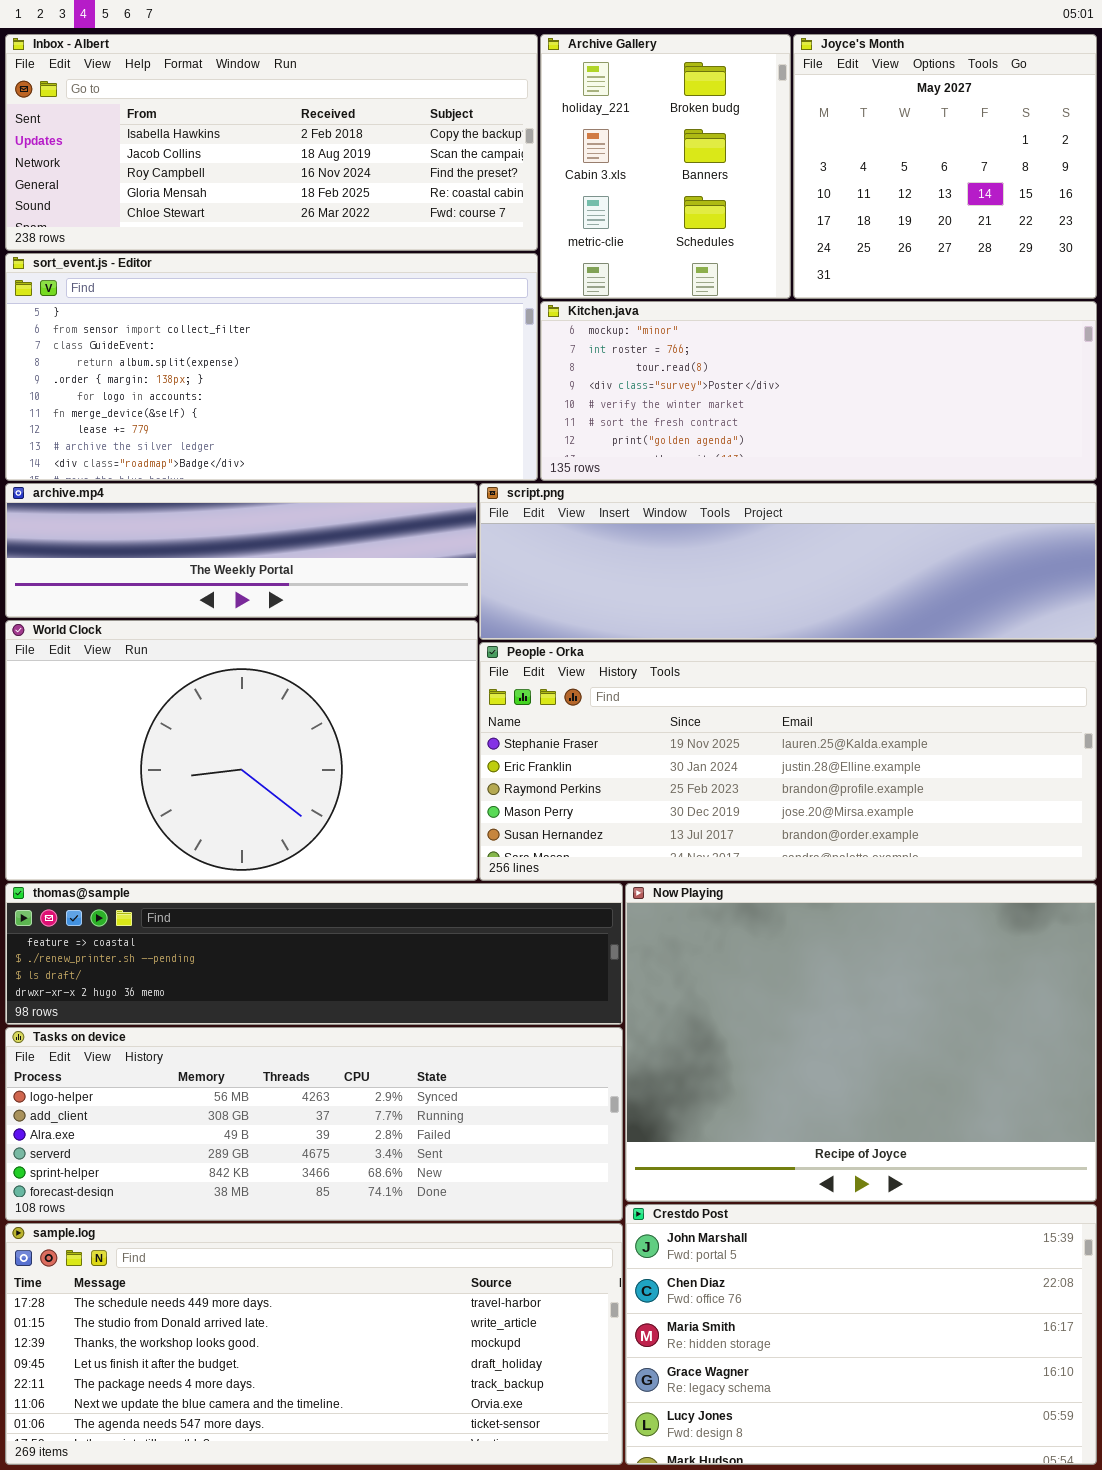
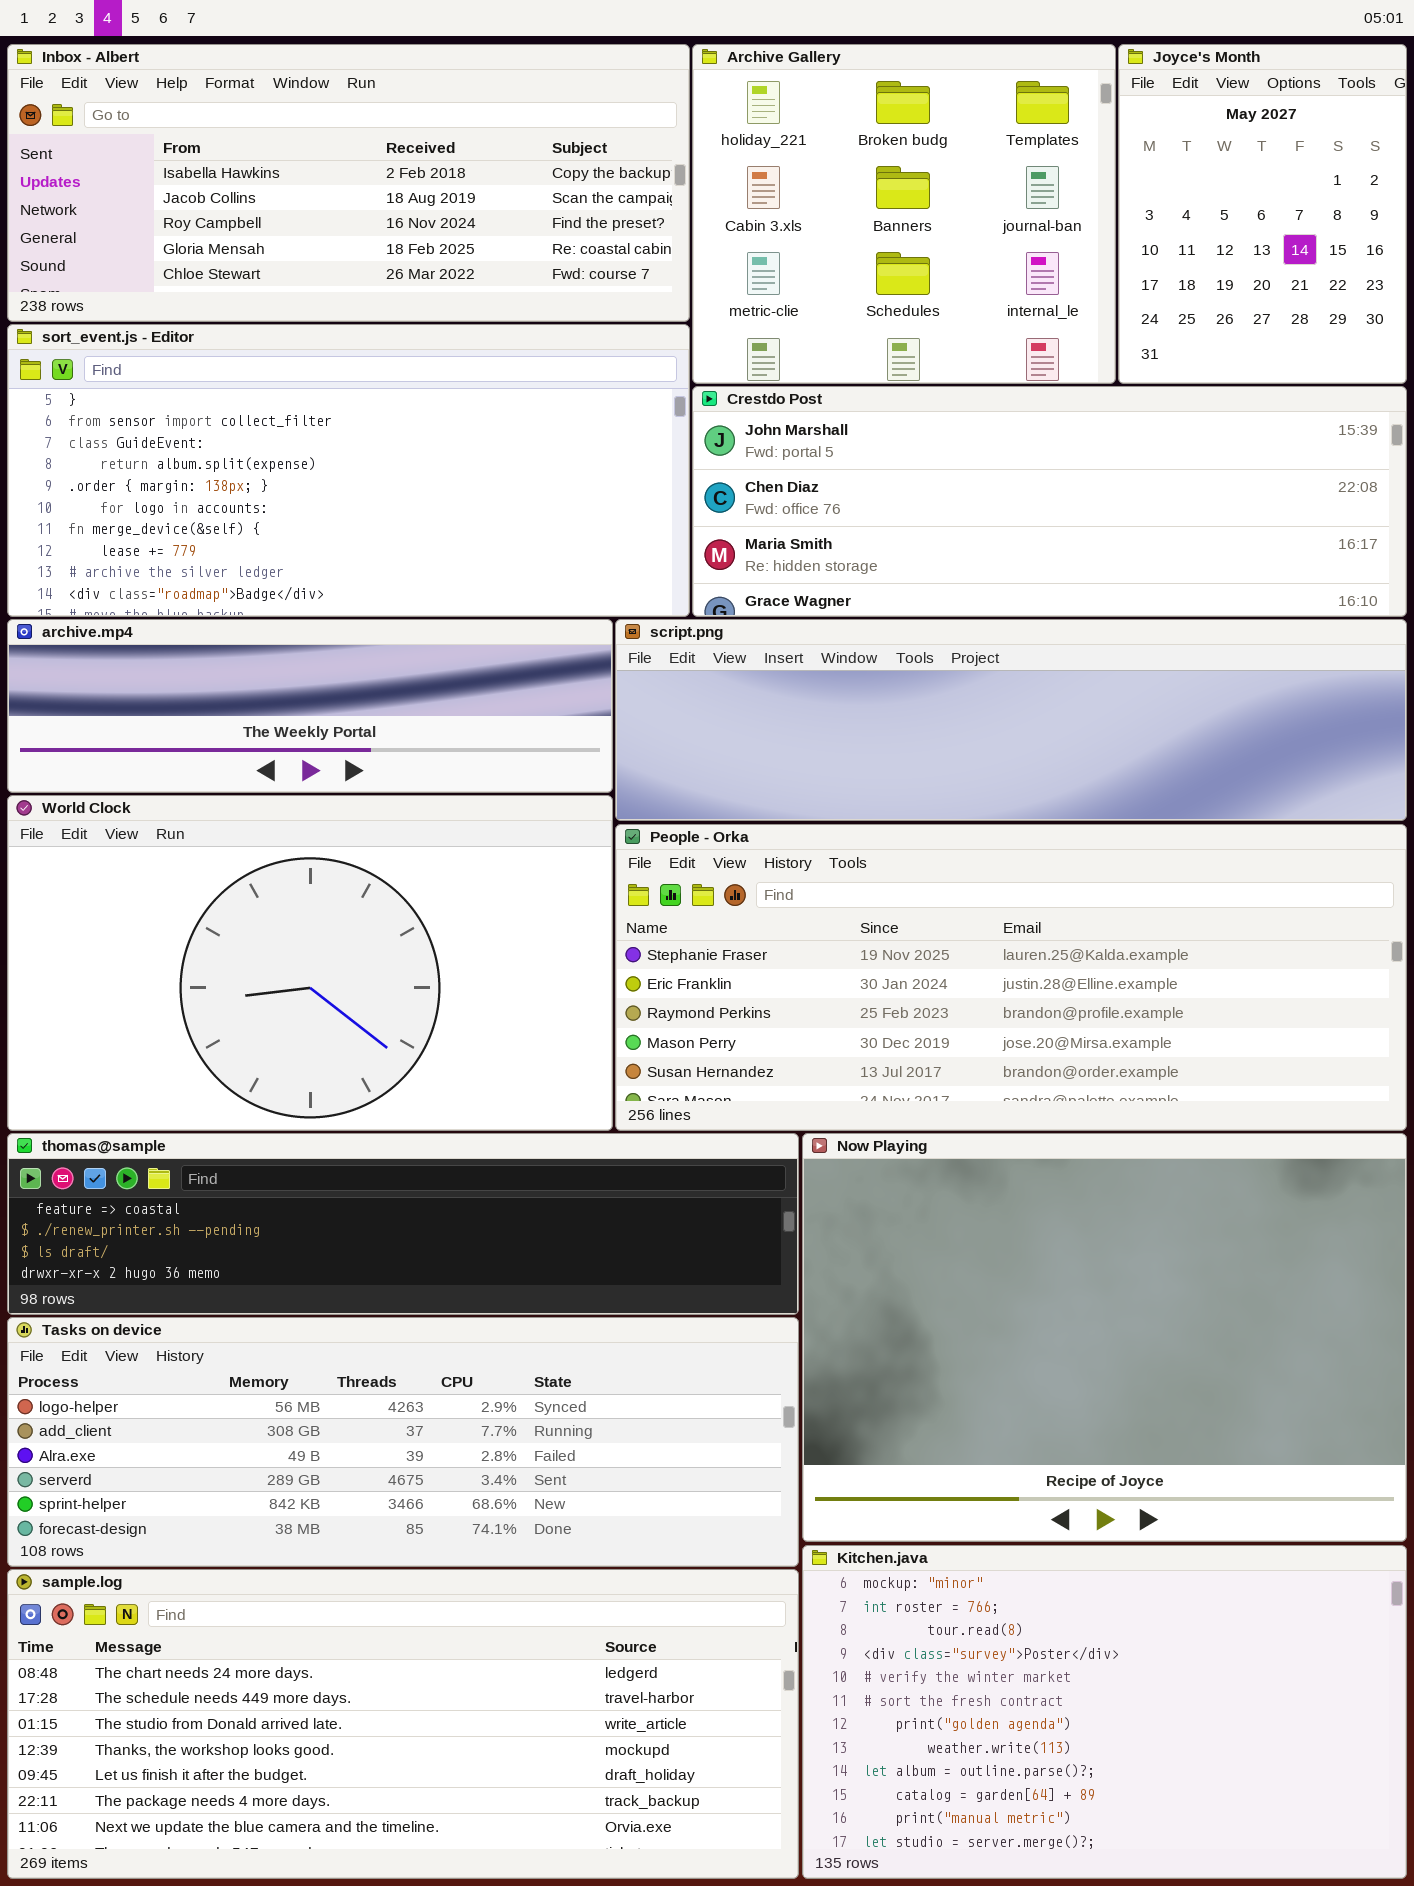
Archive Gallery: [540,34,791,299] -> [692,44,1116,384], resized
Joyce's Month: [793,34,1097,299] -> [1118,44,1407,384], resized
Kitchen.java: [540,301,1097,481] -> [802,1545,1407,1879], moved, resized
Crestdo Post: [625,1204,1097,1465] -> [692,386,1407,617], moved, resized
sample.log: [5,1223,623,1465] -> [7,1569,799,1879], scrolled up 1 row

▶ Required work: Please write the data out again exactly, but do not carry over the pictures.

▶ Answer section:
Archive Gallery: [540,34,791,299] -> [692,44,1116,384], resized
Joyce's Month: [793,34,1097,299] -> [1118,44,1407,384], resized
Kitchen.java: [540,301,1097,481] -> [802,1545,1407,1879], moved, resized
Crestdo Post: [625,1204,1097,1465] -> [692,386,1407,617], moved, resized
sample.log: [5,1223,623,1465] -> [7,1569,799,1879], scrolled up 1 row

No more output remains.